**Work order:** Could you output each record below exactly as it stands and leave the pictures out?

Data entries
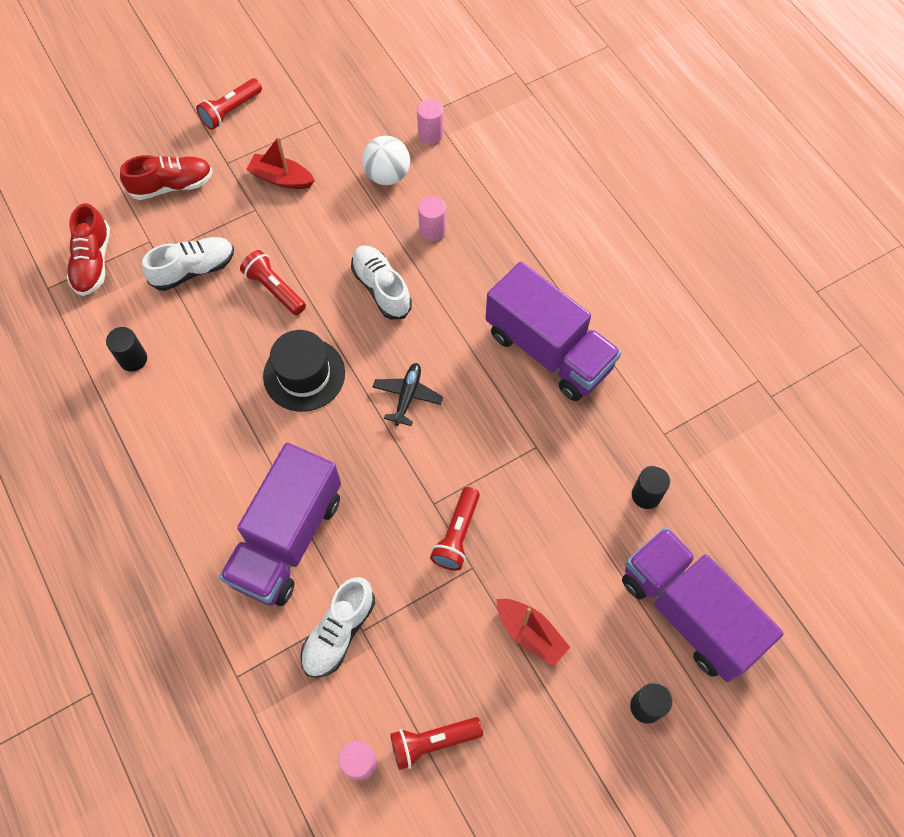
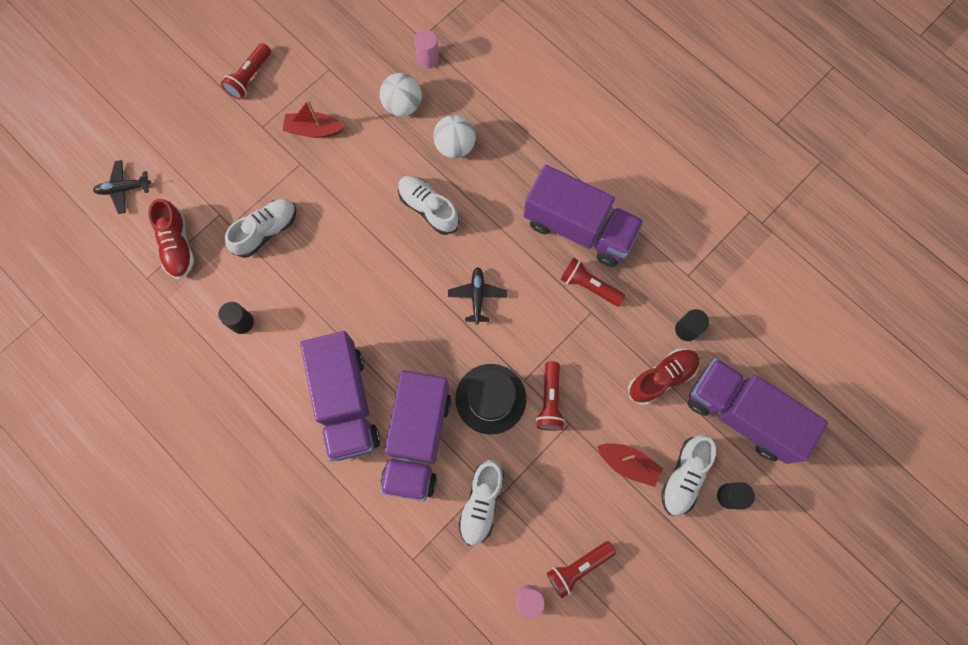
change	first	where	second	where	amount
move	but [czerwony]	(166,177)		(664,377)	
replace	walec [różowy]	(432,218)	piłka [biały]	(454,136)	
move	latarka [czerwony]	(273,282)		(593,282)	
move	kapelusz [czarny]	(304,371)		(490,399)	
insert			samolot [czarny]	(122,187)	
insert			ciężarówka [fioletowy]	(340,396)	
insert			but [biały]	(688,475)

**Answer for the task:**
change	first	where	second	where	amount
move	but [czerwony]	(166,177)		(664,377)	
replace	walec [różowy]	(432,218)	piłka [biały]	(454,136)	
move	latarka [czerwony]	(273,282)		(593,282)	
move	kapelusz [czarny]	(304,371)		(490,399)	
insert			samolot [czarny]	(122,187)	
insert			ciężarówka [fioletowy]	(340,396)	
insert			but [biały]	(688,475)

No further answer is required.